BRIEF
Give again, exactly as written, each line of the material below starting at the line that contains "none -> grey brick J4:K5 level 1" and ending at the line that contains "none -> grey brick F8:G8 level 3". Both ends count, and no other line does.

LISTED ENTRIES
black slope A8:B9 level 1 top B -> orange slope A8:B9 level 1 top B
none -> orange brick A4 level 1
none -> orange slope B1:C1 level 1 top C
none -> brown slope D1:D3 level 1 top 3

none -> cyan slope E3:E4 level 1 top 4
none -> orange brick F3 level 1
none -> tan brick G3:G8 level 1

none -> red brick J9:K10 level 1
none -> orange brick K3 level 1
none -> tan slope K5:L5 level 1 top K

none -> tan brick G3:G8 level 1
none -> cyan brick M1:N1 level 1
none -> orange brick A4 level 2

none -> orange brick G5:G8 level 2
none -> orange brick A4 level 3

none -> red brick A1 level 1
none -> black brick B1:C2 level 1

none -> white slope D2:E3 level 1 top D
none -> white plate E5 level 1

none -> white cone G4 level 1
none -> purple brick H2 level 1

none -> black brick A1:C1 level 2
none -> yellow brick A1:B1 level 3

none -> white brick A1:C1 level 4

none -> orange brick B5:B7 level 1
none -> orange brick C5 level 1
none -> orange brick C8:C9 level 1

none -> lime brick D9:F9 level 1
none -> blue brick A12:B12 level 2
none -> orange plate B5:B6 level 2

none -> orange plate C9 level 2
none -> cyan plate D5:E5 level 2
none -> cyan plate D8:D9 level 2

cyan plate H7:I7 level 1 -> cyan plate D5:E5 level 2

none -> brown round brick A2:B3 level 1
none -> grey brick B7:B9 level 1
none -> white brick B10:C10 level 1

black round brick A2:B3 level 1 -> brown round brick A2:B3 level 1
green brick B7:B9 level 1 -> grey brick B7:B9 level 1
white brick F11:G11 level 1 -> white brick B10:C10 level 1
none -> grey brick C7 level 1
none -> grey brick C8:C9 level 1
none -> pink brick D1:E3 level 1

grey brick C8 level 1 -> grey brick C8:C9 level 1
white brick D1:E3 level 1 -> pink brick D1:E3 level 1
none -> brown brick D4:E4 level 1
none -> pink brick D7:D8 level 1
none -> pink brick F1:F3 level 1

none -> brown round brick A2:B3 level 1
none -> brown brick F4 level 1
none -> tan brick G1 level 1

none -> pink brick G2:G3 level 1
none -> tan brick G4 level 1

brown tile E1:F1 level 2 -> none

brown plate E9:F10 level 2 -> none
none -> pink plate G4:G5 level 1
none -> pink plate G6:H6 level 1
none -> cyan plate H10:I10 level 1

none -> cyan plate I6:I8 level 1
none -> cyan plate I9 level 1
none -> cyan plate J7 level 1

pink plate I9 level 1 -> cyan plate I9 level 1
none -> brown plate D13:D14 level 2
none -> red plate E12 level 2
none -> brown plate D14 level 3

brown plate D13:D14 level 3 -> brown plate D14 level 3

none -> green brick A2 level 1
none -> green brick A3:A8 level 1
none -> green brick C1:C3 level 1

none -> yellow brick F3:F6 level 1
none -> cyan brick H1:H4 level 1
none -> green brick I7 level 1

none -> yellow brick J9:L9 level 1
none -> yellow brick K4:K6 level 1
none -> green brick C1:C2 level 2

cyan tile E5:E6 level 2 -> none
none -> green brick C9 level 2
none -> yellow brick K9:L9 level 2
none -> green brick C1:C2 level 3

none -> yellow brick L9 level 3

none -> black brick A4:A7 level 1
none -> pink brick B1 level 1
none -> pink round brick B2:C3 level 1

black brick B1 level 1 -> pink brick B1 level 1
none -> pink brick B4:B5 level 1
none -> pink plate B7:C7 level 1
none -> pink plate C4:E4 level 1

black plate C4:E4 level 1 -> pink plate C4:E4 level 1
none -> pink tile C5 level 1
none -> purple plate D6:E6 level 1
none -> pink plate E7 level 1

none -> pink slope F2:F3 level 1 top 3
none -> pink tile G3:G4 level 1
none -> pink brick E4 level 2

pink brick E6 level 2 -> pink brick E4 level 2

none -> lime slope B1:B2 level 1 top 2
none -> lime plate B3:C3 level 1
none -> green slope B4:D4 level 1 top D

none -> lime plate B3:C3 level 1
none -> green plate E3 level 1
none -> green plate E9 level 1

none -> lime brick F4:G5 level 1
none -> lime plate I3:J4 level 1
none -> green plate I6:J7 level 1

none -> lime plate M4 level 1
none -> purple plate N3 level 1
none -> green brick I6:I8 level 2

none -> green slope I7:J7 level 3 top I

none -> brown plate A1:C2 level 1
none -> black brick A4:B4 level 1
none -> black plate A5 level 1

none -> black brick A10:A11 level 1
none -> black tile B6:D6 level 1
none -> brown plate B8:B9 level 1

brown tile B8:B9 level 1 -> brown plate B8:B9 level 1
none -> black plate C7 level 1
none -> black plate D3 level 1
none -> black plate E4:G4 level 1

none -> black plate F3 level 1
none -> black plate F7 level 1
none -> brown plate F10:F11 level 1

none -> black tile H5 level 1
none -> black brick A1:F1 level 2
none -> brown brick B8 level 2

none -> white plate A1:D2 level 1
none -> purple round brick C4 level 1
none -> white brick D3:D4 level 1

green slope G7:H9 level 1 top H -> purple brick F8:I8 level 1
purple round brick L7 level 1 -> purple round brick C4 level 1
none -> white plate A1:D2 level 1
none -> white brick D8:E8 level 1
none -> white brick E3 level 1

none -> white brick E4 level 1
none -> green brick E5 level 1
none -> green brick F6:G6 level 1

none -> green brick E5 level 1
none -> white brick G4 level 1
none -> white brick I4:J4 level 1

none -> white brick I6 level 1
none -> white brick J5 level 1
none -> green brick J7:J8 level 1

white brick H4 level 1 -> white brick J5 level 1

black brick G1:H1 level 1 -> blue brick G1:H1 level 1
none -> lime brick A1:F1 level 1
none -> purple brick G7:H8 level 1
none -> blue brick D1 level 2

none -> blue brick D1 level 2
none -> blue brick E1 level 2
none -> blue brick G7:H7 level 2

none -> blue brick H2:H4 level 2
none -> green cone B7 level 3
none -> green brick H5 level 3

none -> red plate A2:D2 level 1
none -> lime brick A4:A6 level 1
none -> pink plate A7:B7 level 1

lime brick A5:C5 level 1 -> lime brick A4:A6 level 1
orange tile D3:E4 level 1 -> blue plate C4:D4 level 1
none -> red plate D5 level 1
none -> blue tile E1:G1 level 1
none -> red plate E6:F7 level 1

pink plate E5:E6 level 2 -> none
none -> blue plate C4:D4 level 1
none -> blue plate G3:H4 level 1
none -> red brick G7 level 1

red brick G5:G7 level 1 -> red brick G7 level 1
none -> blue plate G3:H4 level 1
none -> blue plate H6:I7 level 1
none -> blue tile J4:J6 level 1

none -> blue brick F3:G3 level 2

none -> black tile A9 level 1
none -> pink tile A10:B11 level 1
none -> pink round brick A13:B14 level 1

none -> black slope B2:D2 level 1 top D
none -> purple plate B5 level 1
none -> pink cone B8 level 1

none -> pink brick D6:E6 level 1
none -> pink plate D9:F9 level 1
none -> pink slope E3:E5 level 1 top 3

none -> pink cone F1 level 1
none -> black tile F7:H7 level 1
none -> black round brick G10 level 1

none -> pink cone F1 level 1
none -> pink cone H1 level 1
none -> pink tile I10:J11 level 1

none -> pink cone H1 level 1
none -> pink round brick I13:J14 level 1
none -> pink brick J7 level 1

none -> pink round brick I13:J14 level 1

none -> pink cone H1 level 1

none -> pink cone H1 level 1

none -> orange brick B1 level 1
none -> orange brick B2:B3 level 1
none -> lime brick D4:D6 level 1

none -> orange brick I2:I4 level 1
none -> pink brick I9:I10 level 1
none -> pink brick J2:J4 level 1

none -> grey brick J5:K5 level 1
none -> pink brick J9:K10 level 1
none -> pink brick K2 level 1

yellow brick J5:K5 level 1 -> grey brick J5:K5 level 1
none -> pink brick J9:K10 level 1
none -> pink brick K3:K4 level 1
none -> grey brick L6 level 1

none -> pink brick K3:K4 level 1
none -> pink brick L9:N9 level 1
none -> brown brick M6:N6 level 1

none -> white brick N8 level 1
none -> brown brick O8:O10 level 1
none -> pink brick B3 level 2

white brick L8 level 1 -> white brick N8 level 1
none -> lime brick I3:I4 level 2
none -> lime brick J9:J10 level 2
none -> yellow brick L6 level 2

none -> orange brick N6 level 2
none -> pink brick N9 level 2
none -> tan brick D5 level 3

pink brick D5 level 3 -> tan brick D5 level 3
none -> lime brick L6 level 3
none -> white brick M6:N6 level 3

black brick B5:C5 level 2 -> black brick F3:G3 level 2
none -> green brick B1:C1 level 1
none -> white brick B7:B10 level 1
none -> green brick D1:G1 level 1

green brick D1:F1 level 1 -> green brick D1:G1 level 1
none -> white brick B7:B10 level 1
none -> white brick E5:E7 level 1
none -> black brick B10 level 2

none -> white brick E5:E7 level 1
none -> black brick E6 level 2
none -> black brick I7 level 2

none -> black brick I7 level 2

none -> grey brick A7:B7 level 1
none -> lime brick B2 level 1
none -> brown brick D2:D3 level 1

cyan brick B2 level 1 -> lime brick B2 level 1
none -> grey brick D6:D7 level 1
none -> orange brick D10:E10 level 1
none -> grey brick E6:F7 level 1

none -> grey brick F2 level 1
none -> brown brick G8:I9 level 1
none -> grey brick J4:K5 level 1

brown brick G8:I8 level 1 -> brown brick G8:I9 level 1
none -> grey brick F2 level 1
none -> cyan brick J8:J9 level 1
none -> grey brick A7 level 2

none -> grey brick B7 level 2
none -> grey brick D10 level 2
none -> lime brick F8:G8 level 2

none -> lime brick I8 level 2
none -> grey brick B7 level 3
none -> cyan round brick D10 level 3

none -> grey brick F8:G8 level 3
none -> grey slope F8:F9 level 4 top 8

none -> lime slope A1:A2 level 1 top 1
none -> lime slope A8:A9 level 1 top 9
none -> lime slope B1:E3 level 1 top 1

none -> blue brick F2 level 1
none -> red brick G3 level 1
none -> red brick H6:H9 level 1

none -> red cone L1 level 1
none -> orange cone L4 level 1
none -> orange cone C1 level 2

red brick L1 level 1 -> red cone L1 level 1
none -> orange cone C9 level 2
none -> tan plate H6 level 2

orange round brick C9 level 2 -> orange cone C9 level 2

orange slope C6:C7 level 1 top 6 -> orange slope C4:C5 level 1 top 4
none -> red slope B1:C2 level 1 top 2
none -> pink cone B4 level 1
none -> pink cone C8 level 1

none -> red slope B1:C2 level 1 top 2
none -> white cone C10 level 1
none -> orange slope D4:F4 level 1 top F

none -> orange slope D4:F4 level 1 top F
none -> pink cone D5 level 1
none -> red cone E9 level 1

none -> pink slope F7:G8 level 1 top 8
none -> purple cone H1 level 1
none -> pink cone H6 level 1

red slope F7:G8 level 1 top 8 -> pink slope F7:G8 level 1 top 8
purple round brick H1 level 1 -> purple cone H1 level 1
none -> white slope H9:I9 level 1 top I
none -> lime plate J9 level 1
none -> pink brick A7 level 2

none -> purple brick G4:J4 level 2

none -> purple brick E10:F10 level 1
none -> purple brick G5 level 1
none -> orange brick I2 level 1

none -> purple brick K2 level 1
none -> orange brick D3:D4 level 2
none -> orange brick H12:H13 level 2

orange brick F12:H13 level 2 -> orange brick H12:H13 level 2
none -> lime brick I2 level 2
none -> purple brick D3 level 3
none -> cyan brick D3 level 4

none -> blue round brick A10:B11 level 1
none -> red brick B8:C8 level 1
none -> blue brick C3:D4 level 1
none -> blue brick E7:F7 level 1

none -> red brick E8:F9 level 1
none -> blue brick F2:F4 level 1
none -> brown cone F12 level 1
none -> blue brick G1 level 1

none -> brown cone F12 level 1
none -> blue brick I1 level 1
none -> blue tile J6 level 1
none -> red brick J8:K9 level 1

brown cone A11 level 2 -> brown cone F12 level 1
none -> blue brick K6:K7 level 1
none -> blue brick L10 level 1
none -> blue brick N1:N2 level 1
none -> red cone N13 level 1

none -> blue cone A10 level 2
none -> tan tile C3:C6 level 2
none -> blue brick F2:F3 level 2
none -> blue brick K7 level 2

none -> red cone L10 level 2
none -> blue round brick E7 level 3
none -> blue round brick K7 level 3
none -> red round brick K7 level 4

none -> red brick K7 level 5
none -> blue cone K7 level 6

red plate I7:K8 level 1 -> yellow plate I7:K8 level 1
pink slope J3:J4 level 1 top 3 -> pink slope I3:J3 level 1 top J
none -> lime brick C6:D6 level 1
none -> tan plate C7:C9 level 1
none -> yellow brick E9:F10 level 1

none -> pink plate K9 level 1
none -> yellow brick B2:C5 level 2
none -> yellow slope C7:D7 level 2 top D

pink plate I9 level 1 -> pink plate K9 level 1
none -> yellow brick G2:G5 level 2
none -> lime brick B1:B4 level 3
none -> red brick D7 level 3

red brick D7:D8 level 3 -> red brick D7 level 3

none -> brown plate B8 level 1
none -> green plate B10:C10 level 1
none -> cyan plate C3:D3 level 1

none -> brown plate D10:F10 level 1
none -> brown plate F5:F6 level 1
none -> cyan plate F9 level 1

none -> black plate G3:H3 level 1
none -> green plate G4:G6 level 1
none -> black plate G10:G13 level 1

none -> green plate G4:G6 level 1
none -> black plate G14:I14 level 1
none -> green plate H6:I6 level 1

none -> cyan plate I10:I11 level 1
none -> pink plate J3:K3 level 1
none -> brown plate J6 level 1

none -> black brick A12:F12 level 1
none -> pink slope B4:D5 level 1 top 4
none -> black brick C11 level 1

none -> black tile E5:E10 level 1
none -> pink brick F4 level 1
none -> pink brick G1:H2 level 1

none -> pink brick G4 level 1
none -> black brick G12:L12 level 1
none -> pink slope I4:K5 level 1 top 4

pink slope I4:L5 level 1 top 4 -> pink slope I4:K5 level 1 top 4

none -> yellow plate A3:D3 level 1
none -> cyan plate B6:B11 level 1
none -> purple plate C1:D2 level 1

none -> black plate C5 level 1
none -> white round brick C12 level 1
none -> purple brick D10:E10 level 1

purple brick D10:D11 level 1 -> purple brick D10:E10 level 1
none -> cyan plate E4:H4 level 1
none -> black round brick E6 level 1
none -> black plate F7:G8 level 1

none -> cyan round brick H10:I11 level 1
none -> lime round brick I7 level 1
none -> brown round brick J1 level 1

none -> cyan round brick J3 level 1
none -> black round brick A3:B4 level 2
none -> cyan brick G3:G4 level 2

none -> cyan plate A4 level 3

WRITTEN SOLUTION
none -> grey brick J4:K5 level 1

brown brick G8:I8 level 1 -> brown brick G8:I9 level 1
none -> grey brick F2 level 1
none -> cyan brick J8:J9 level 1
none -> grey brick A7 level 2

none -> grey brick B7 level 2
none -> grey brick D10 level 2
none -> lime brick F8:G8 level 2

none -> lime brick I8 level 2
none -> grey brick B7 level 3
none -> cyan round brick D10 level 3

none -> grey brick F8:G8 level 3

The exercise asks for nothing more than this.